**Aim**. Copy the lines that start at the one containing "1991 [42, 857]" and end with the one containing "16–10 [126, 172]", including both, with no changes.

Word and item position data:
╔══
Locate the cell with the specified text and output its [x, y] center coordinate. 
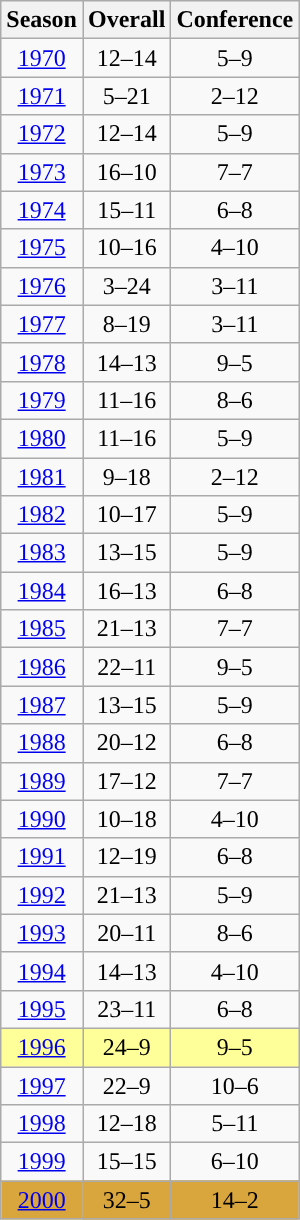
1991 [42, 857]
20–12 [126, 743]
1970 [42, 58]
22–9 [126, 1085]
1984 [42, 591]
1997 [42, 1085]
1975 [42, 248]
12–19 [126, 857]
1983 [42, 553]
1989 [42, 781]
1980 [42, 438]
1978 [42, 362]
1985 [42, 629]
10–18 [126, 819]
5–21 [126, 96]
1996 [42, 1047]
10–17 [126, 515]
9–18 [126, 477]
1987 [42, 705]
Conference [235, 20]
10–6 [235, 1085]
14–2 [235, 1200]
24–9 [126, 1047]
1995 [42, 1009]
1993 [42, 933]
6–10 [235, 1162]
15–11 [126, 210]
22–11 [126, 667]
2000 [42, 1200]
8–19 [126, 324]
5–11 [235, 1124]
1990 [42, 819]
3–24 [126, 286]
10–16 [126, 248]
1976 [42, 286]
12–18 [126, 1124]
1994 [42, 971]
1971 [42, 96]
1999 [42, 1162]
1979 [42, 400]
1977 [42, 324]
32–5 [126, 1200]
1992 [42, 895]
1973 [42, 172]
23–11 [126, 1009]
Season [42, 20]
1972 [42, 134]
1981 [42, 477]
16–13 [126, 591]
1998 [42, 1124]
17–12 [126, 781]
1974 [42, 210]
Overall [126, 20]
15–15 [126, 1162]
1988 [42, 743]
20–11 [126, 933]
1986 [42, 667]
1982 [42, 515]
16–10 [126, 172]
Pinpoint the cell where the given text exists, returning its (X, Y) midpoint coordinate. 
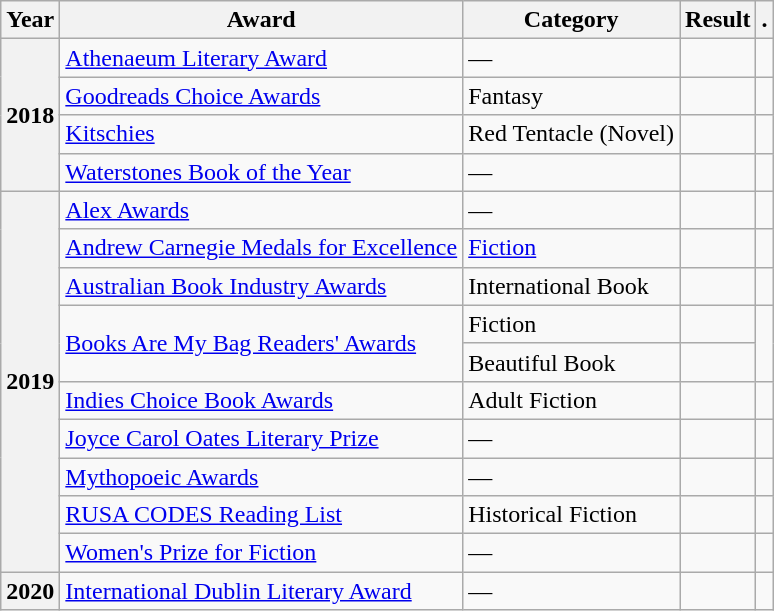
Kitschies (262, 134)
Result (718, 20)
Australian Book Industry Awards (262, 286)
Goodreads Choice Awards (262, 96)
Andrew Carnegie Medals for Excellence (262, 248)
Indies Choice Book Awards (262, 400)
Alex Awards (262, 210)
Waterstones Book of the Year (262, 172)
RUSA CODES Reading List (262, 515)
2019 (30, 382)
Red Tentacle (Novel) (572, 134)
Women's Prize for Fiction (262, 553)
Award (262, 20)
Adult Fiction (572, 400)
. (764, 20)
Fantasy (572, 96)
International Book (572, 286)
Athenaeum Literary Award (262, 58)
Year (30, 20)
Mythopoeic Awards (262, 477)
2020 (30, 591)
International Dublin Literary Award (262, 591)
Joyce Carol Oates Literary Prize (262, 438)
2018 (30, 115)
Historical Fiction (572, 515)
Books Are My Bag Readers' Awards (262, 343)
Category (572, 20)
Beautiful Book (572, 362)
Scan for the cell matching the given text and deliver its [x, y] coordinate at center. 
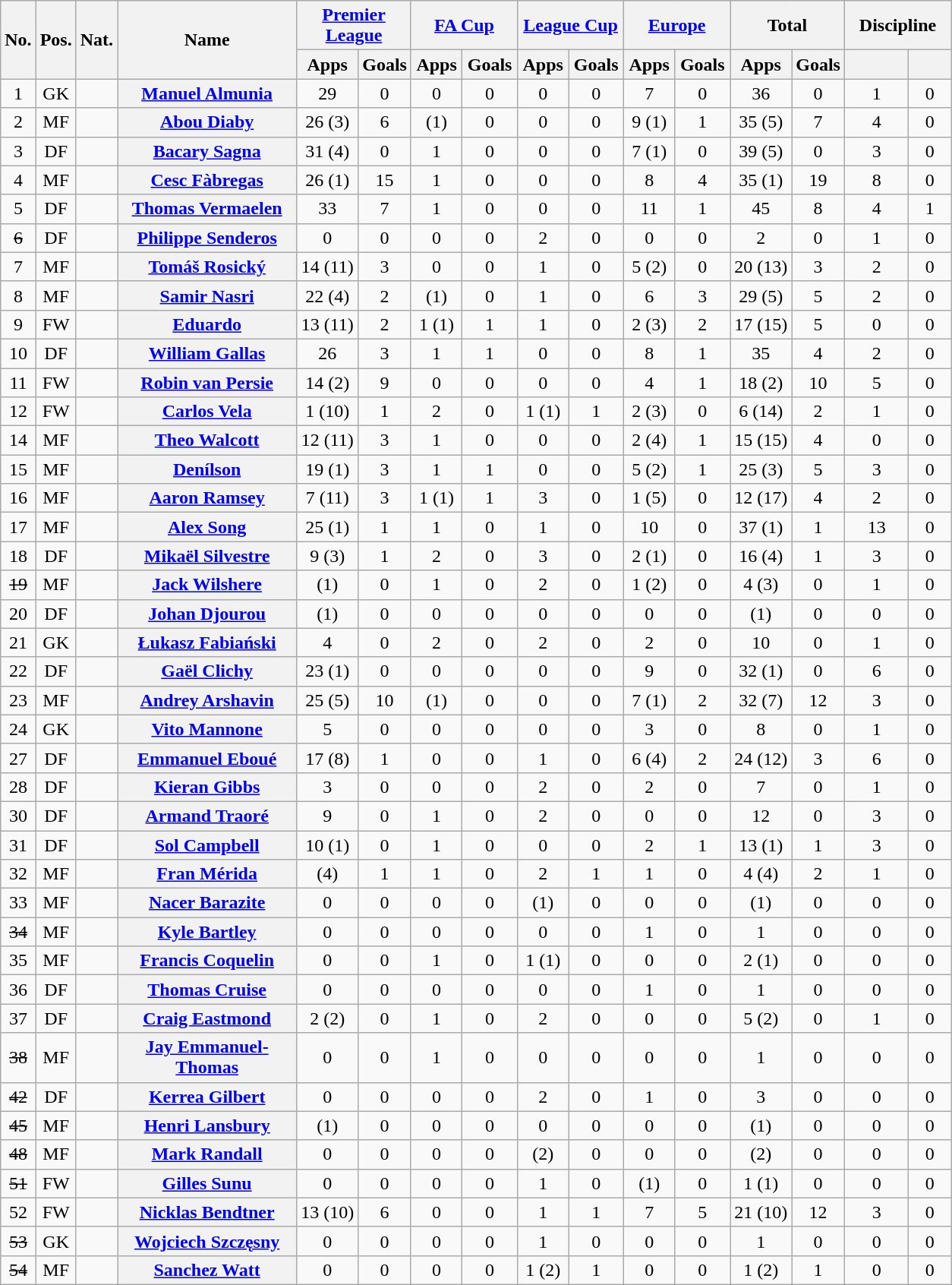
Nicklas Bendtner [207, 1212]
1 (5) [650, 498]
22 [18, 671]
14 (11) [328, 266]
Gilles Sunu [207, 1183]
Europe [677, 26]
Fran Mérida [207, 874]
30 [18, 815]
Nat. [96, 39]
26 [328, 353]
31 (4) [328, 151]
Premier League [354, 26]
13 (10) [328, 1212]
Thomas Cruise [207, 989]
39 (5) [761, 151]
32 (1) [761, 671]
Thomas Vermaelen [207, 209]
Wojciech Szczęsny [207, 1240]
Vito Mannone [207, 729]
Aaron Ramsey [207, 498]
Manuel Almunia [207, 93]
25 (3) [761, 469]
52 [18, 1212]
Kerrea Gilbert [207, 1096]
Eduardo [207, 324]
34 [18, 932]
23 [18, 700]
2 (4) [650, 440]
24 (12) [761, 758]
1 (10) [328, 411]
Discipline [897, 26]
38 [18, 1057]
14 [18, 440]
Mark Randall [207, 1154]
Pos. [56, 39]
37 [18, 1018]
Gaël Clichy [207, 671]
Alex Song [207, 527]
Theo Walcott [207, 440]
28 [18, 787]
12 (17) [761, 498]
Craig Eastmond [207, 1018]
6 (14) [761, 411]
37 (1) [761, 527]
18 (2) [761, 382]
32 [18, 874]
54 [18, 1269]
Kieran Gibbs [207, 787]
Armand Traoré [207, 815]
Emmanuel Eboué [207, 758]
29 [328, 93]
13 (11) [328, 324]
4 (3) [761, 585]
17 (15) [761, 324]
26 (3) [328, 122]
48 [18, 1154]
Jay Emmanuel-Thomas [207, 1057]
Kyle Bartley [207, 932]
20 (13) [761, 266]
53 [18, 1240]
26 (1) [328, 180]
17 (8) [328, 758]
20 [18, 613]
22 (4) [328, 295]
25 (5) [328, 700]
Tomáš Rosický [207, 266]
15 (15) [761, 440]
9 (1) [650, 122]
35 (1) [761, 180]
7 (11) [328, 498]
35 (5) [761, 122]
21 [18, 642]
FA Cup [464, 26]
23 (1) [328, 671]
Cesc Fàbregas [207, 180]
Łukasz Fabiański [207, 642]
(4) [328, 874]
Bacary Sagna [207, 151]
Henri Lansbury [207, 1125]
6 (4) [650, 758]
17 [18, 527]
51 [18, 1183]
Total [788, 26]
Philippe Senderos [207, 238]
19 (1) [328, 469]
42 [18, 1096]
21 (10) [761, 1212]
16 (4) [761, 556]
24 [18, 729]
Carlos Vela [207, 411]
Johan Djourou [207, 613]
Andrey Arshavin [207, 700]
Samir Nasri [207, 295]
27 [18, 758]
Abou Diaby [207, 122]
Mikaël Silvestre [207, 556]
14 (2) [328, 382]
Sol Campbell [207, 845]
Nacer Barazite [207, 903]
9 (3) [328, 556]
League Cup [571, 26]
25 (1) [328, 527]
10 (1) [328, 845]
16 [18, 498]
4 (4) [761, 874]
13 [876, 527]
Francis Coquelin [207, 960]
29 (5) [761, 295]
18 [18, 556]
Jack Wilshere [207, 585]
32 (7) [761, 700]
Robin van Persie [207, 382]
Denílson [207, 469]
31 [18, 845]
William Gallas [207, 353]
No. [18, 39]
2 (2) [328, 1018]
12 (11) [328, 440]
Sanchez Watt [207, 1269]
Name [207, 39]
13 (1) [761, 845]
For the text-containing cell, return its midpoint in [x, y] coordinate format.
╚══
**Reply to the task**.
1991 [42, 857]
20–12 [126, 743]
1970 [42, 58]
22–9 [126, 1085]
1984 [42, 591]
1997 [42, 1085]
1975 [42, 248]
12–19 [126, 857]
1983 [42, 553]
1989 [42, 781]
1980 [42, 438]
1978 [42, 362]
1985 [42, 629]
10–18 [126, 819]
5–21 [126, 96]
1996 [42, 1047]
10–17 [126, 515]
9–18 [126, 477]
1987 [42, 705]
Conference [235, 20]
10–6 [235, 1085]
14–2 [235, 1200]
24–9 [126, 1047]
1995 [42, 1009]
1993 [42, 933]
6–10 [235, 1162]
15–11 [126, 210]
22–11 [126, 667]
2000 [42, 1200]
8–19 [126, 324]
5–11 [235, 1124]
1990 [42, 819]
3–24 [126, 286]
10–16 [126, 248]
1976 [42, 286]
12–18 [126, 1124]
1994 [42, 971]
1971 [42, 96]
1999 [42, 1162]
1979 [42, 400]
1977 [42, 324]
32–5 [126, 1200]
1992 [42, 895]
1973 [42, 172]
23–11 [126, 1009]
Season [42, 20]
1972 [42, 134]
1981 [42, 477]
16–13 [126, 591]
1998 [42, 1124]
17–12 [126, 781]
1974 [42, 210]
Overall [126, 20]
15–15 [126, 1162]
1988 [42, 743]
20–11 [126, 933]
1986 [42, 667]
1982 [42, 515]
16–10 [126, 172]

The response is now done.